Top of DATA SUPPLIED
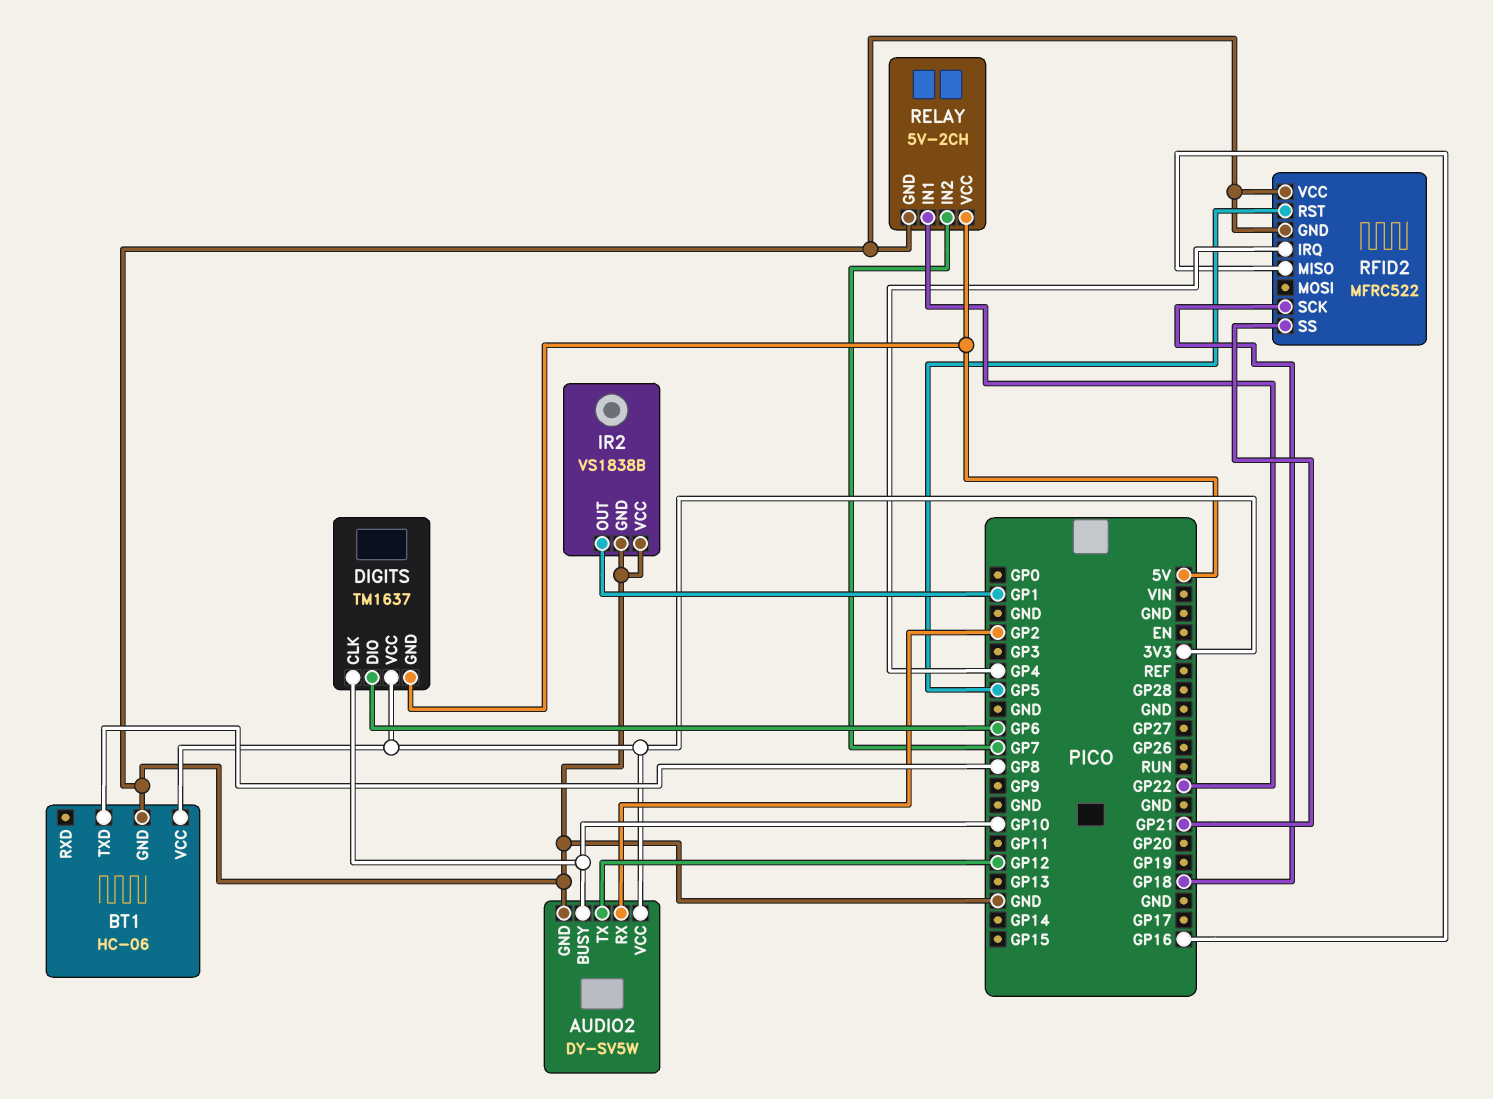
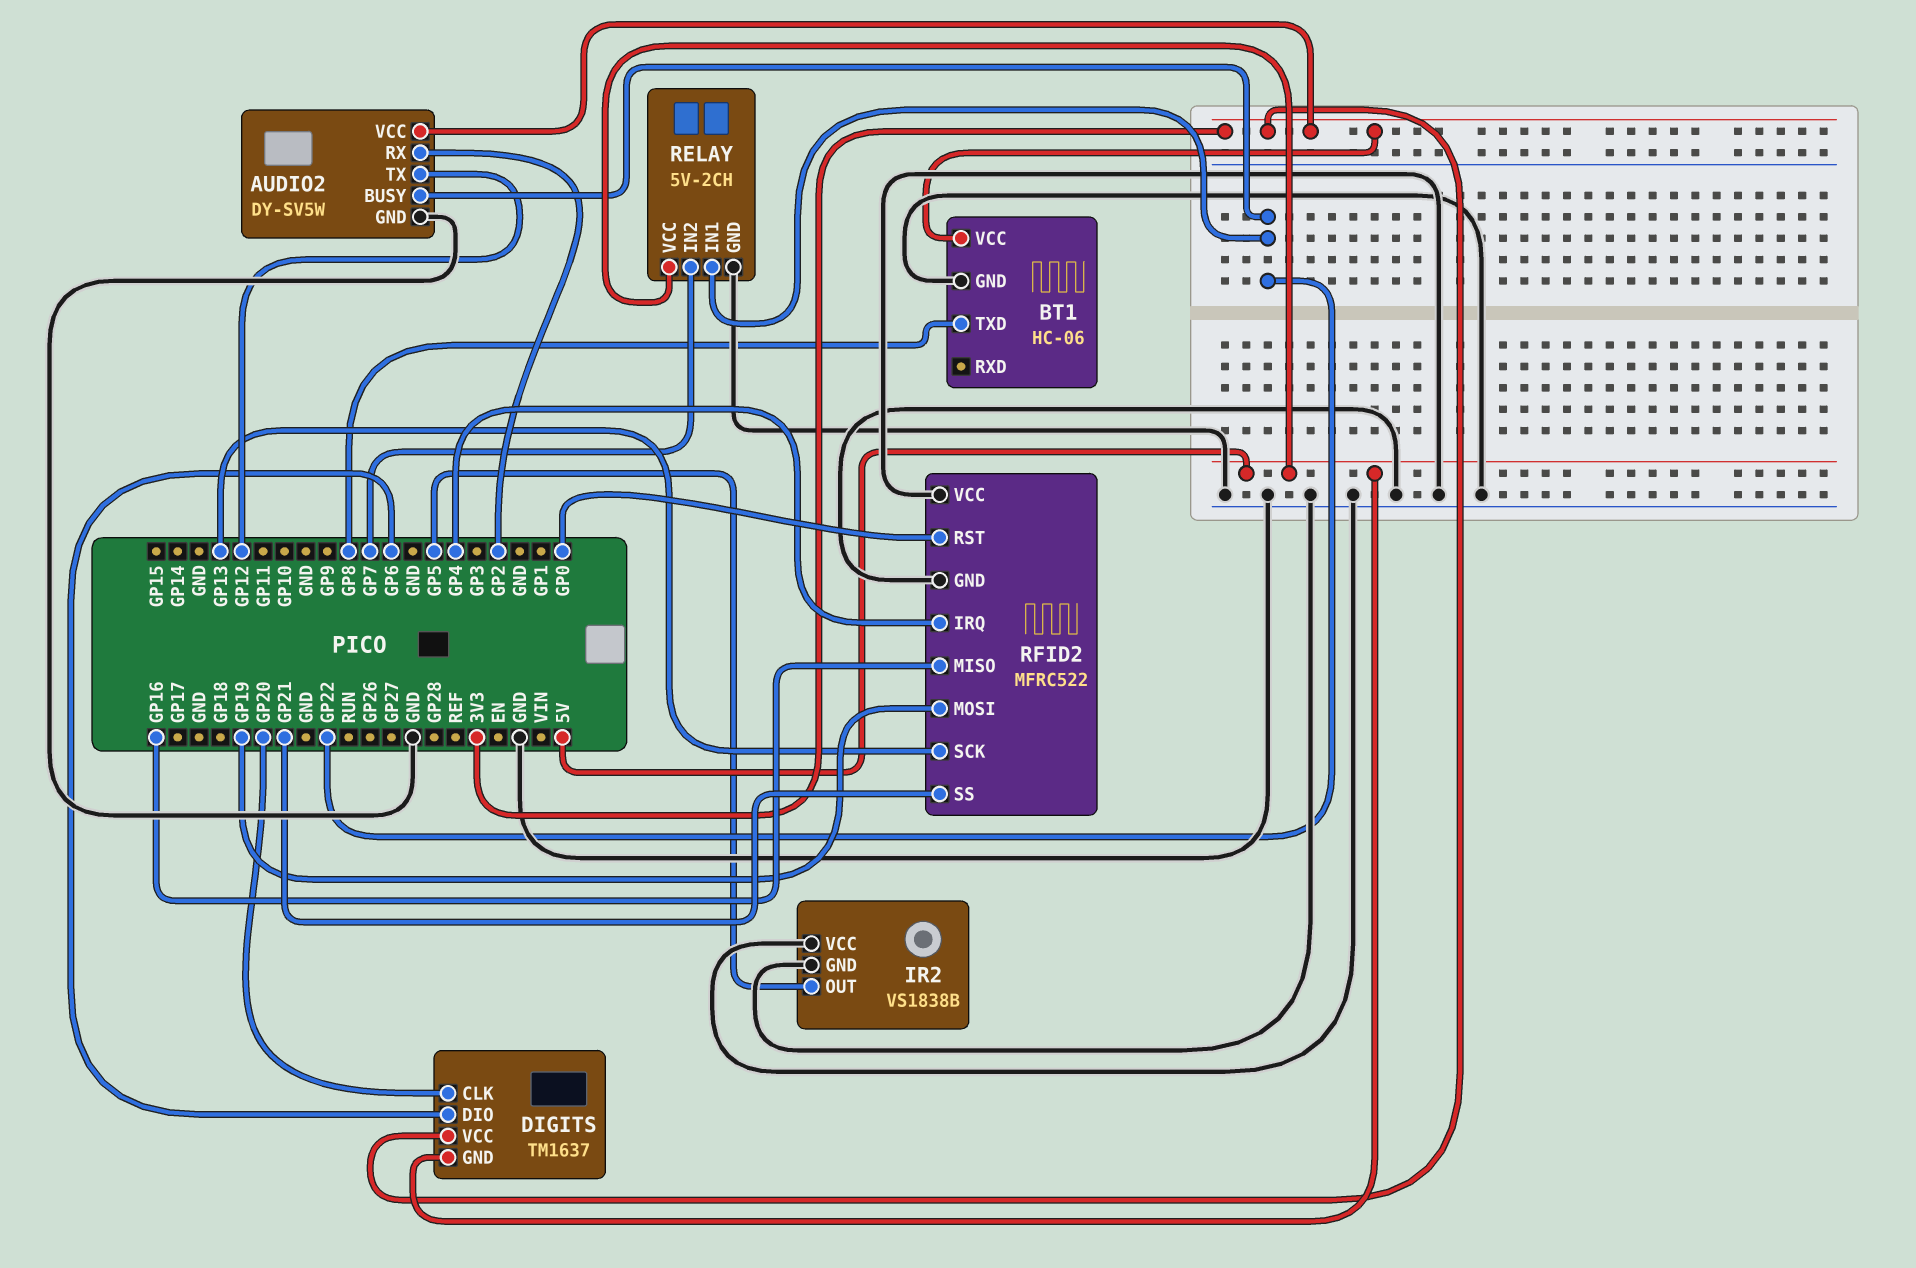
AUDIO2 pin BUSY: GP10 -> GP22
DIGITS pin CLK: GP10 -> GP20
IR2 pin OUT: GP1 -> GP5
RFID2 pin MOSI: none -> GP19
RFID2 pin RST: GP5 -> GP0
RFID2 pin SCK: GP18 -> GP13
Bottom of DATA SUPPLIED
TASK GOAL
Look above for the line containing "DIGITS pin CLK: GP10 -> GP20", then please write out that line and each one after it through the end, exactly, with nothing else.

ANSWER AREA
DIGITS pin CLK: GP10 -> GP20
IR2 pin OUT: GP1 -> GP5
RFID2 pin MOSI: none -> GP19
RFID2 pin RST: GP5 -> GP0
RFID2 pin SCK: GP18 -> GP13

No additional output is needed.